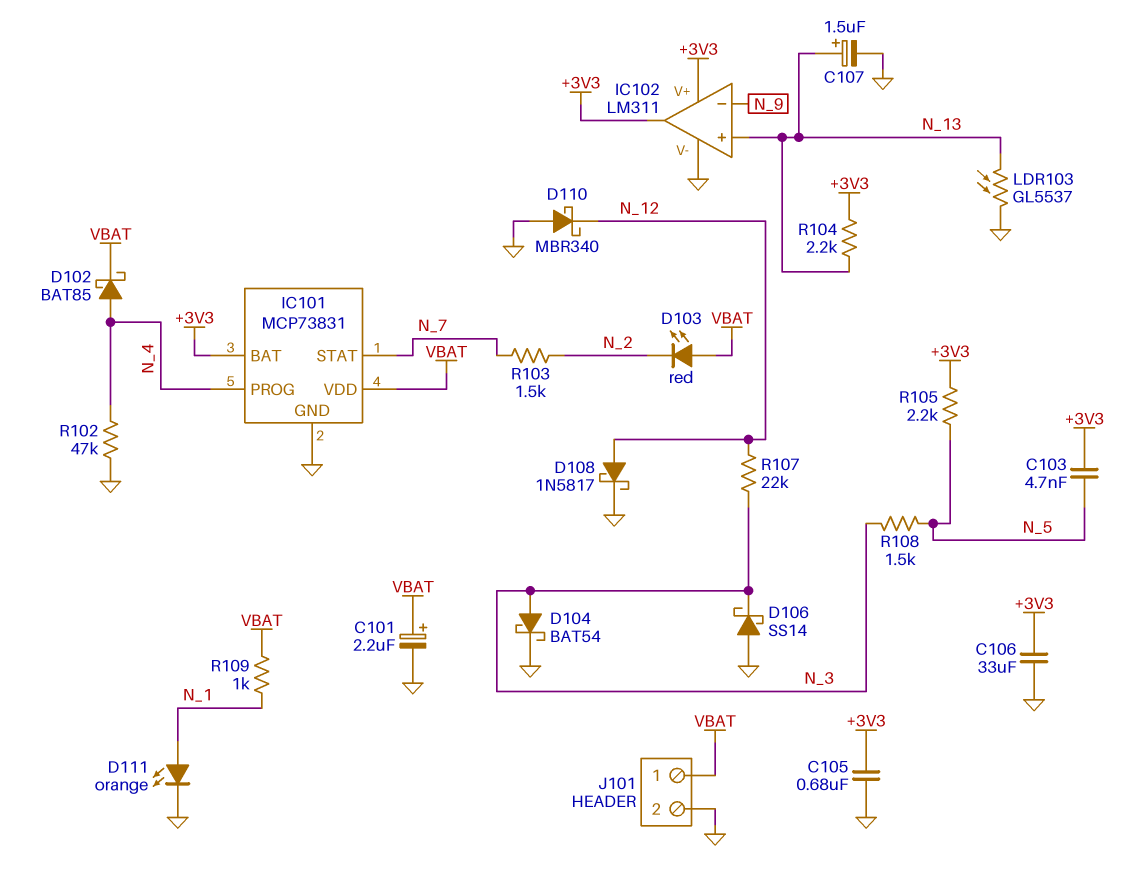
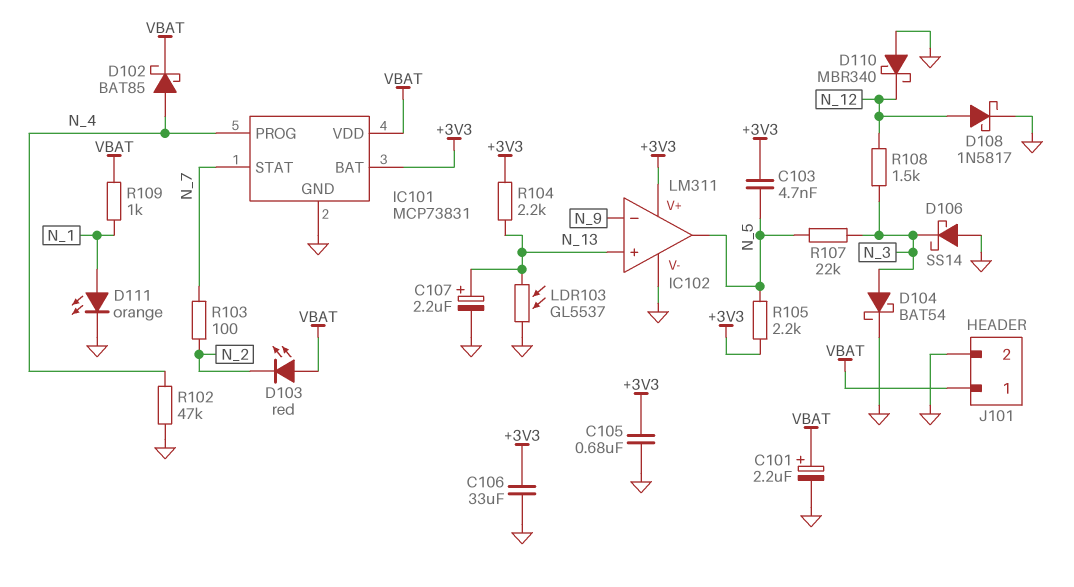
C107: 1.5uF (plus N_13, minus GND) -> 2.2uF (plus N_13, minus GND)
IC102 pin out: +3V3 -> N_5
R103: 1.5k (N_2, N_7) -> 100 (N_2, N_7)
R107: 22k (N_3, N_12) -> 22k (N_3, N_5)
R108: 1.5k (N_3, N_5) -> 1.5k (N_3, N_12)

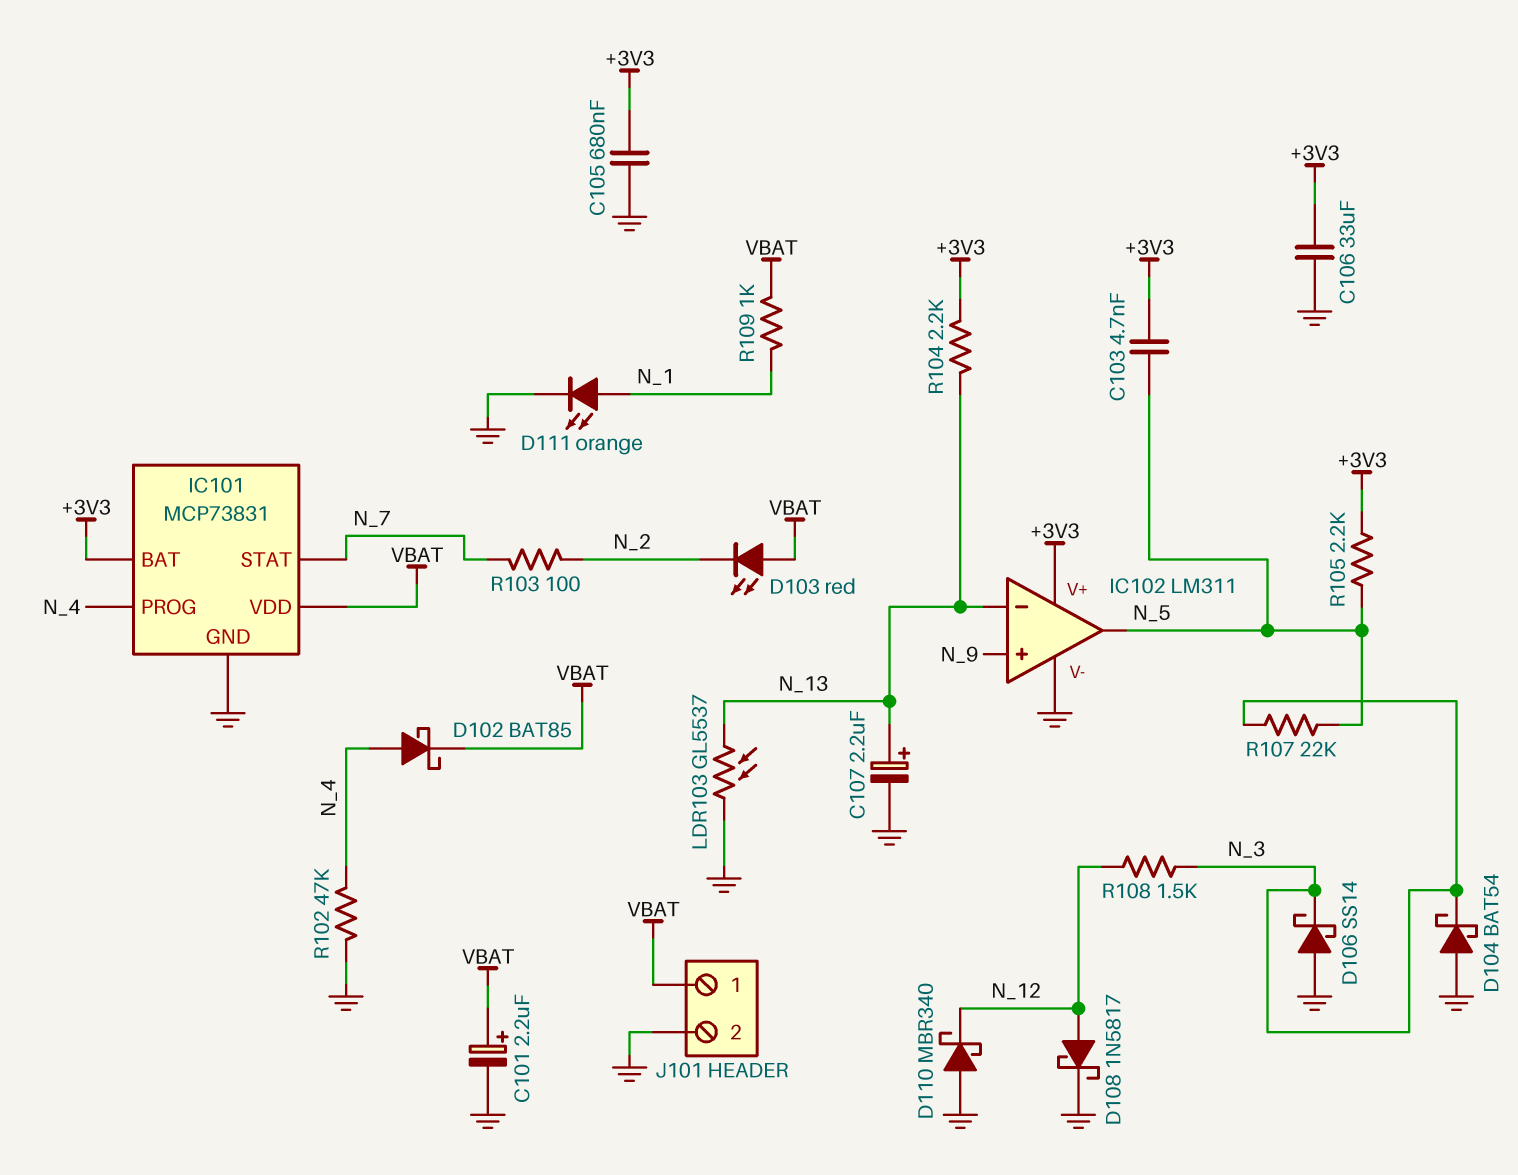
D104: schottky BAT54 (A N_3, K GND) -> schottky BAT54 (A GND, K N_3)
IC102 pin in+: N_13 -> N_9
IC102 pin in-: N_9 -> N_13

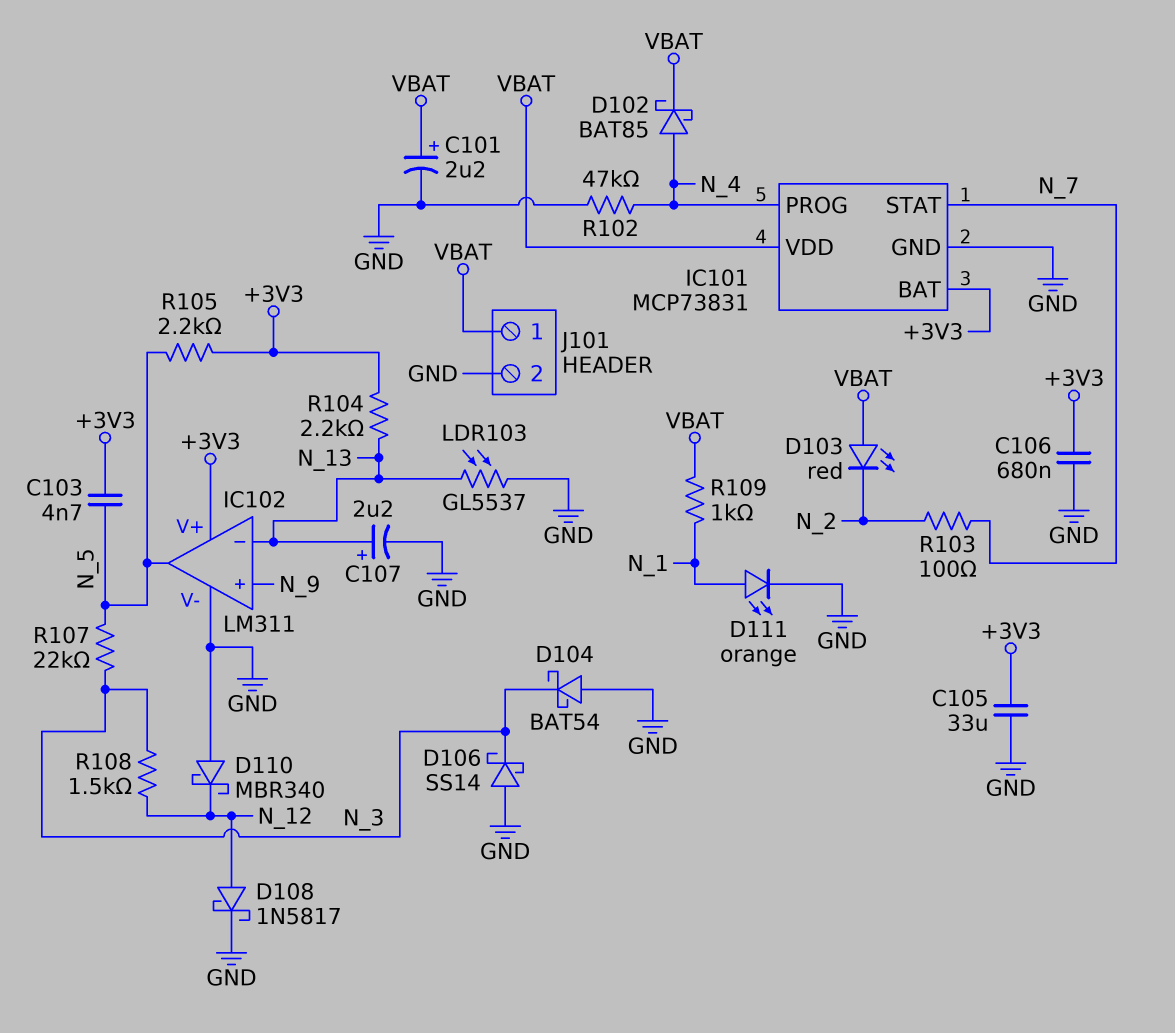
C105: 680nF (+3V3, GND) -> 33uF (+3V3, GND)
C106: 33uF (+3V3, GND) -> 680nF (+3V3, GND)

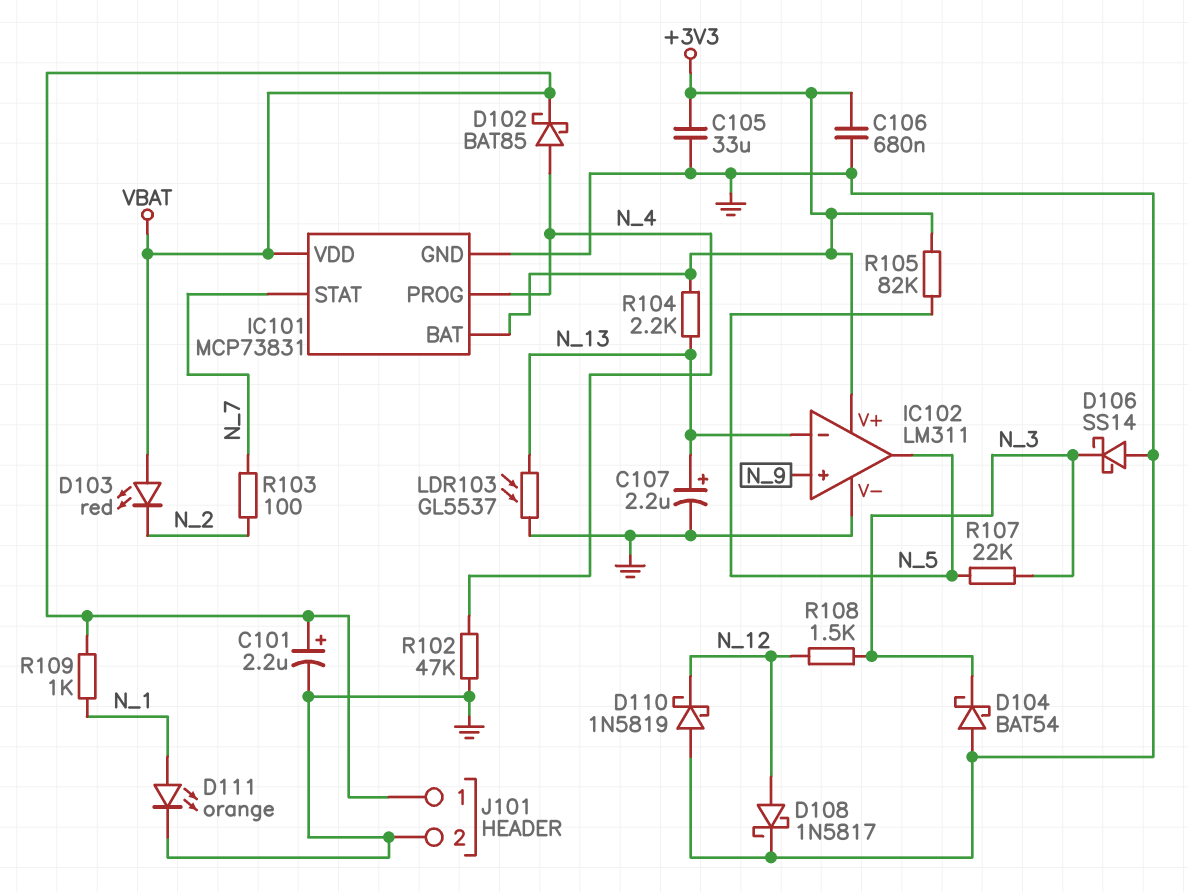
C103: 4.7nF (+3V3, N_5) -> none
D110: schottky MBR340 (A GND, K N_12) -> schottky 1N5819 (A GND, K N_12)
R105: 2.2k (+3V3, N_5) -> 82k (+3V3, N_5)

● ● ● ● ●

_WHAT THIS TASK INVOLVES_
Could the lines from the top of the material through the line with "IC102 pin in+: N_13 -> N_9" be repeated exactly, pictures left out?

_RESULT OF THIS EXERCISE_
C107: 1.5uF (plus N_13, minus GND) -> 2.2uF (plus N_13, minus GND)
IC102 pin out: +3V3 -> N_5
R103: 1.5k (N_2, N_7) -> 100 (N_2, N_7)
R107: 22k (N_3, N_12) -> 22k (N_3, N_5)
R108: 1.5k (N_3, N_5) -> 1.5k (N_3, N_12)

D104: schottky BAT54 (A N_3, K GND) -> schottky BAT54 (A GND, K N_3)
IC102 pin in+: N_13 -> N_9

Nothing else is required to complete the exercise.